TASK REQUIREMENTS:
Please restate word for word, and with nothing added, the lines that run from the one holding "camera: 20 degrees left, 0 degrees up" to the end of the entries below.

Stored items from a collection:
★ ★ ★ ★ ★
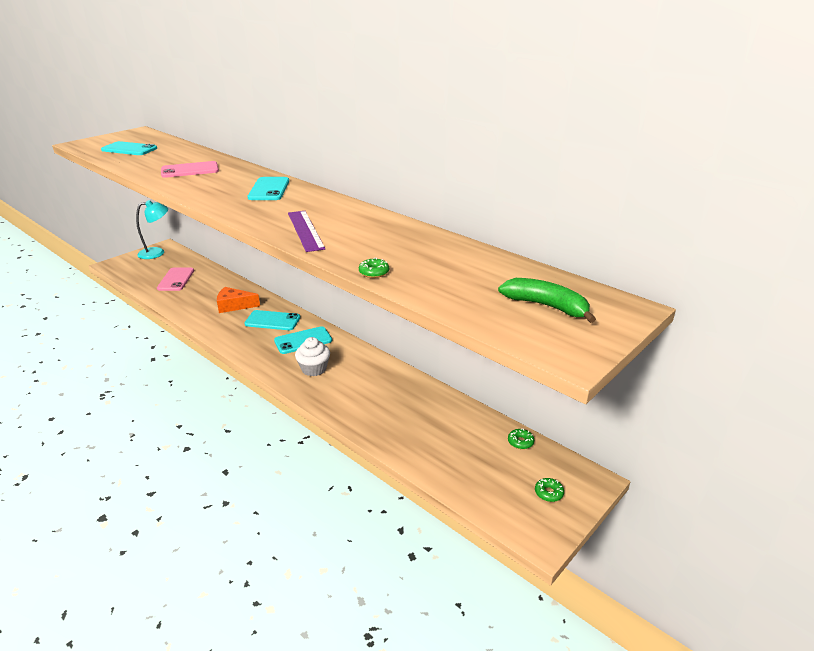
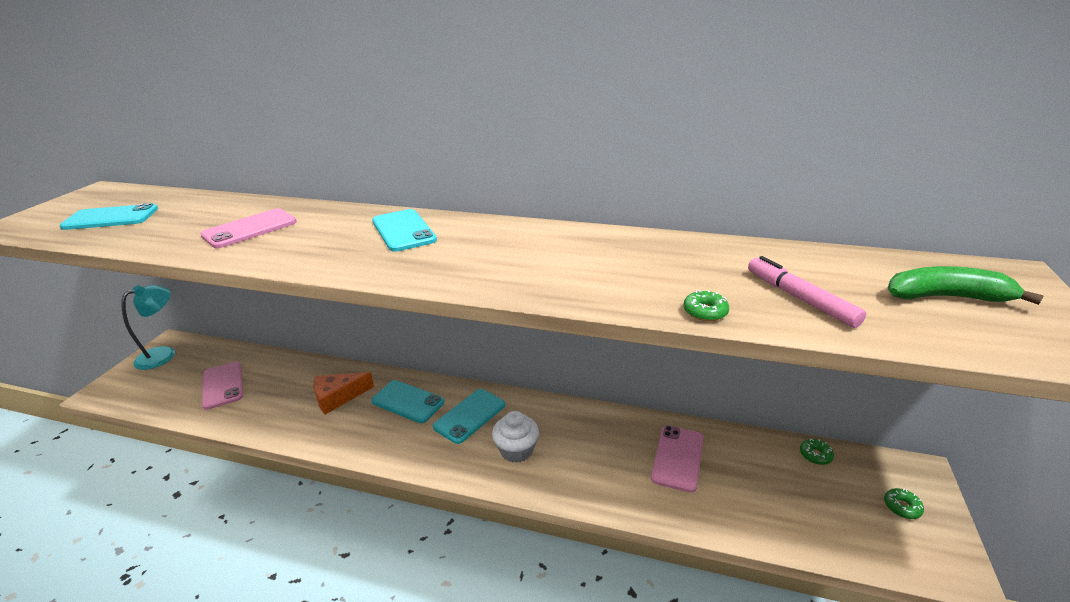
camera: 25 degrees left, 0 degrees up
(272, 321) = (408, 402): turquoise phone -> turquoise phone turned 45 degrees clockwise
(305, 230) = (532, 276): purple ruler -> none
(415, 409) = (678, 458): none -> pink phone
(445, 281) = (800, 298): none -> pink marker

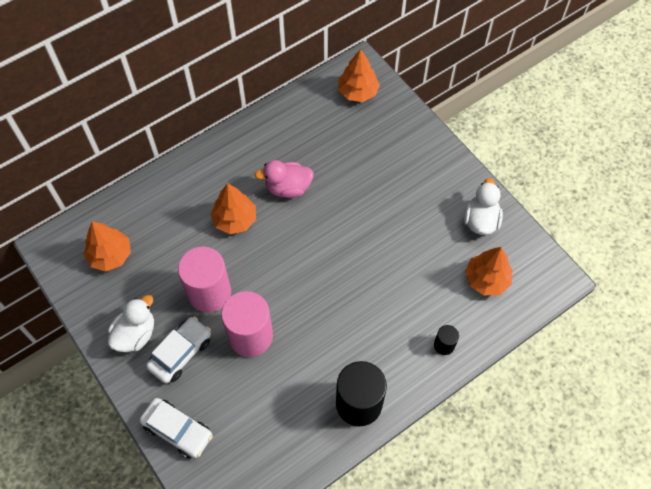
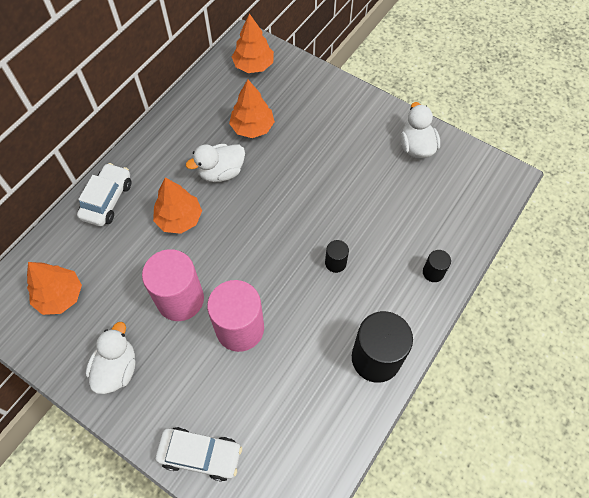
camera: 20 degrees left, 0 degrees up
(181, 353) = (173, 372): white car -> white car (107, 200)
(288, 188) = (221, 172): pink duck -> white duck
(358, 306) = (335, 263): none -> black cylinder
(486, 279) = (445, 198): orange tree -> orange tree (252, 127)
★ ★ ★ ★ ★
TASK RESULT:
camera: 20 degrees left, 0 degrees up
(181, 353) = (173, 372): white car -> white car (107, 200)
(288, 188) = (221, 172): pink duck -> white duck
(358, 306) = (335, 263): none -> black cylinder
(486, 279) = (445, 198): orange tree -> orange tree (252, 127)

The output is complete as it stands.